Supplied entries START

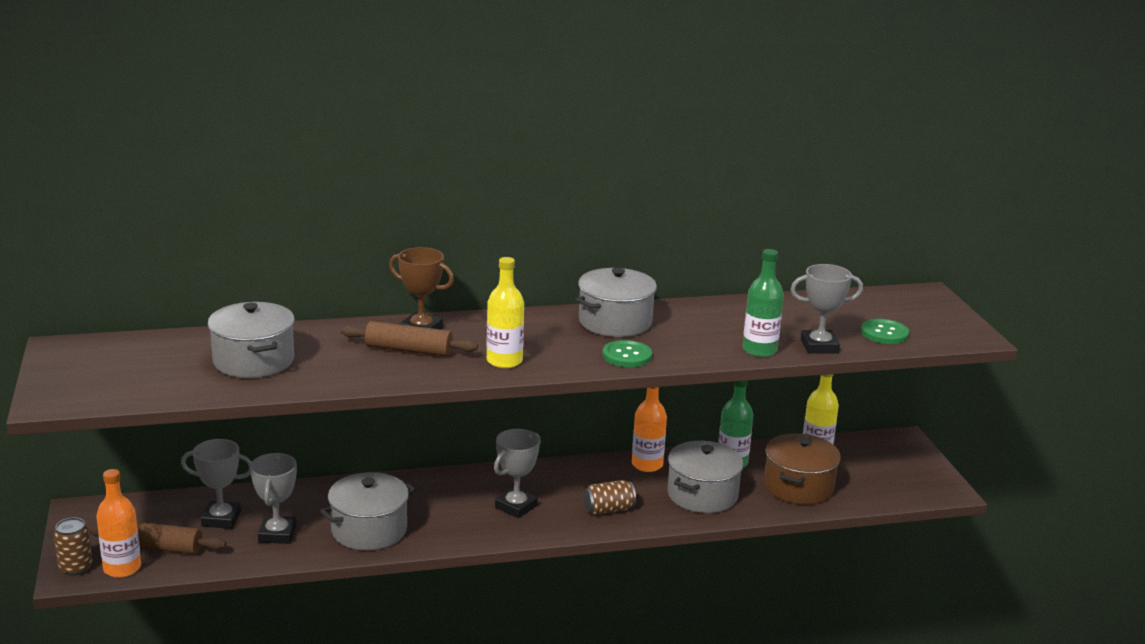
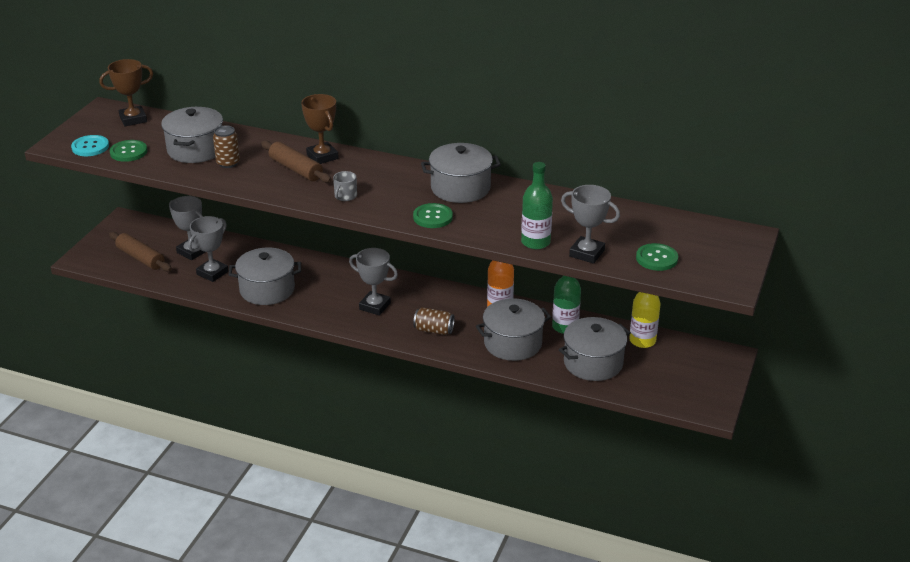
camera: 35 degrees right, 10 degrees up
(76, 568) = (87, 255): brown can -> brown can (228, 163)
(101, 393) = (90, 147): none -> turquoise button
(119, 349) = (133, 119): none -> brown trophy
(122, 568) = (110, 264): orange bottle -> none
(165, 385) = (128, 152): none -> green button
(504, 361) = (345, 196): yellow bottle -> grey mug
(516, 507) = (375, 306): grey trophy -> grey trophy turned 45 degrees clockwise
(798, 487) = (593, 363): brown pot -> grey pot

Supplied entries END
Supplied entries START

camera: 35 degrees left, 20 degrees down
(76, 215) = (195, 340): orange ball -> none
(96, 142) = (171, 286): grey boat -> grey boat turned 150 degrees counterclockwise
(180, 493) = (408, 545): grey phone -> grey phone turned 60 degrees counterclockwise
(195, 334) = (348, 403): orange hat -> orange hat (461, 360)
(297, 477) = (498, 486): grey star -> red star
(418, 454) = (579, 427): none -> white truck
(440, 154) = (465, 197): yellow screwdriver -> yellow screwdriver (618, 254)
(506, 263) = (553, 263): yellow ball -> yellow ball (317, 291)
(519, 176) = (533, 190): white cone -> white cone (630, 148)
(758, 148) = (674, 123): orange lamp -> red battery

Supplied entries END

Directions for this task:
Word for word, restate the lines of the listing above starting at the line with "camera: 35 degrees right, 10 degrees up" and ending at the line with "(798, 487) = (593, 363): brown", and nothing outside them.

Solution for this task:
camera: 35 degrees right, 10 degrees up
(76, 568) = (87, 255): brown can -> brown can (228, 163)
(101, 393) = (90, 147): none -> turquoise button
(119, 349) = (133, 119): none -> brown trophy
(122, 568) = (110, 264): orange bottle -> none
(165, 385) = (128, 152): none -> green button
(504, 361) = (345, 196): yellow bottle -> grey mug
(516, 507) = (375, 306): grey trophy -> grey trophy turned 45 degrees clockwise
(798, 487) = (593, 363): brown pot -> grey pot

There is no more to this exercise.